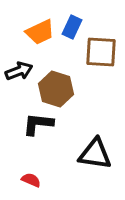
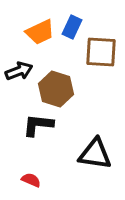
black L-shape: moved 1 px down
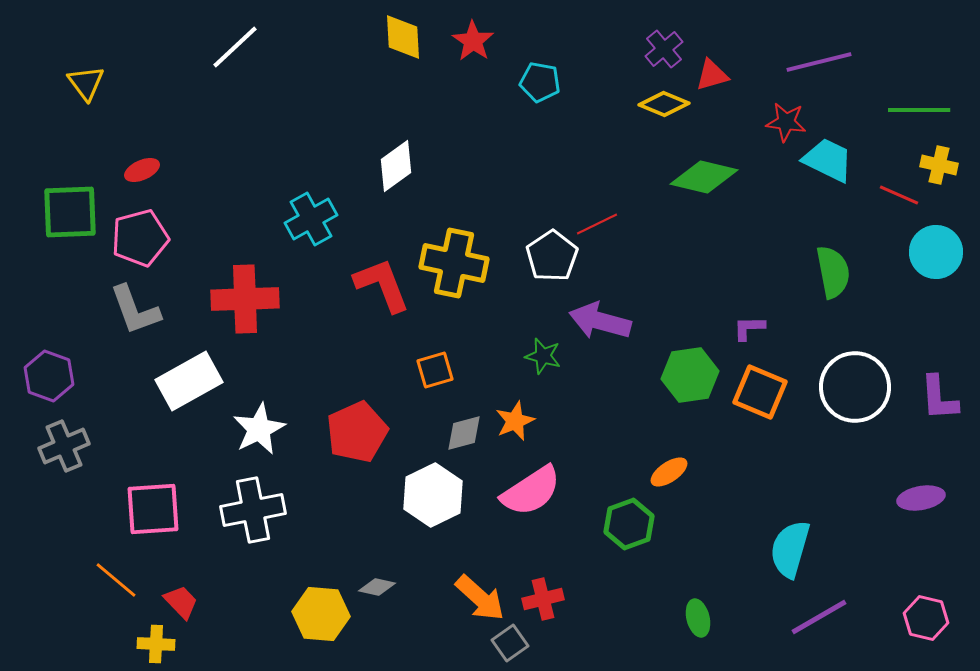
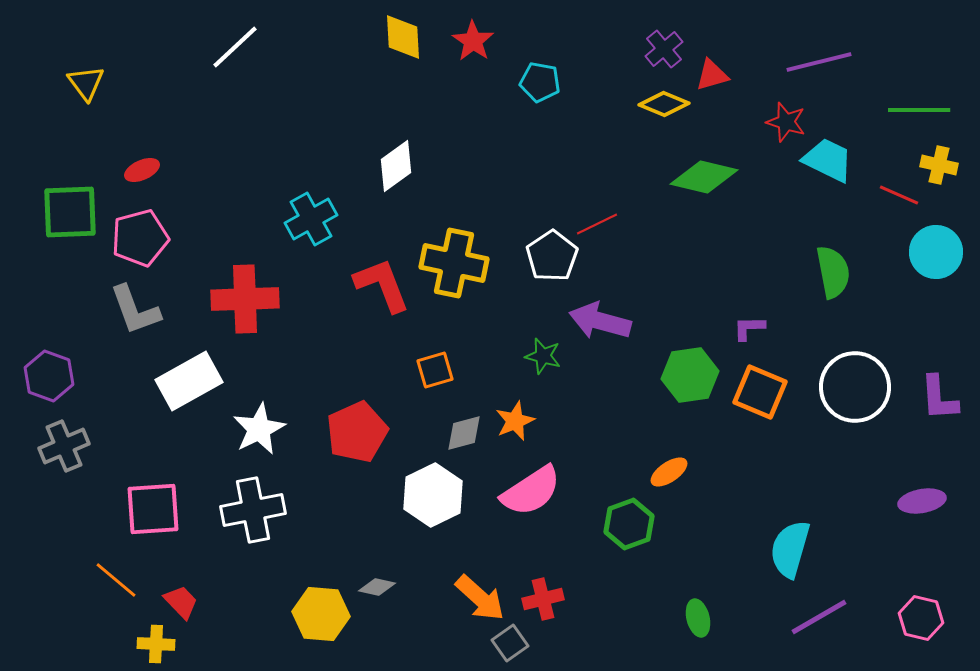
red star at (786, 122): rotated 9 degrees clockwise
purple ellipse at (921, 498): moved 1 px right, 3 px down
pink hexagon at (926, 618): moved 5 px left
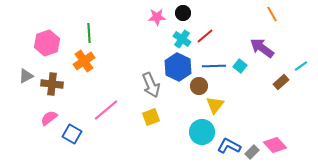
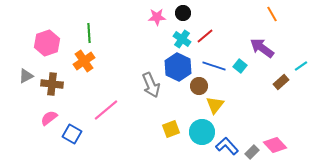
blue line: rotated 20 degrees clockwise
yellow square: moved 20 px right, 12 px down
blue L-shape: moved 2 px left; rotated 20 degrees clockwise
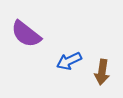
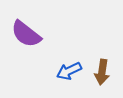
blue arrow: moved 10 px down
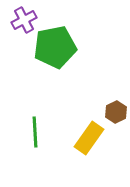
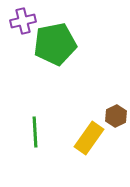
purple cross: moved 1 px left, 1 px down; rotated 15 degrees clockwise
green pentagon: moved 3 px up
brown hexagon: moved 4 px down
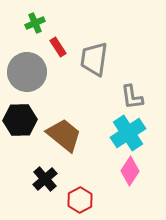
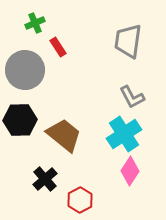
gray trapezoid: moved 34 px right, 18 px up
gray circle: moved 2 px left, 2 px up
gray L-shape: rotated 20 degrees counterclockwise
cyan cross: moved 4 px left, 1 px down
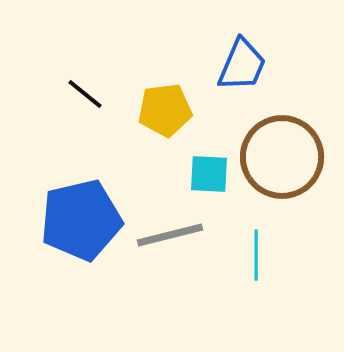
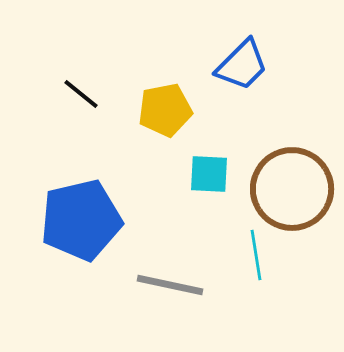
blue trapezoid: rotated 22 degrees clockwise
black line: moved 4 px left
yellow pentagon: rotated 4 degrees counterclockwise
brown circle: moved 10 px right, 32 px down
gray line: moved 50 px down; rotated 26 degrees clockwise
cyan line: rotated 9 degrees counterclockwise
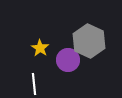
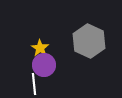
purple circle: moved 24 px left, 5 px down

## [Task to complete]
Restate the records above verbatim. Pictures stay out.

## [Expected answer]
black L-shape: moved 1 px down
red star at (786, 122): rotated 9 degrees clockwise
purple ellipse at (921, 498): moved 1 px right, 3 px down
pink hexagon at (926, 618): moved 5 px left
blue line: rotated 20 degrees clockwise
yellow square: moved 20 px right, 12 px down
blue L-shape: moved 2 px left; rotated 20 degrees clockwise
blue arrow: moved 10 px down
purple cross: moved 1 px left, 1 px down; rotated 15 degrees clockwise
green pentagon: moved 3 px up
brown hexagon: moved 4 px down
gray trapezoid: moved 34 px right, 18 px up
gray circle: moved 2 px left, 2 px up
gray L-shape: rotated 20 degrees counterclockwise
cyan cross: moved 4 px left, 1 px down
blue trapezoid: rotated 22 degrees clockwise
black line: moved 4 px left
yellow pentagon: rotated 4 degrees counterclockwise
brown circle: moved 10 px right, 32 px down
gray line: moved 50 px down; rotated 26 degrees clockwise
cyan line: rotated 9 degrees counterclockwise
purple circle: moved 24 px left, 5 px down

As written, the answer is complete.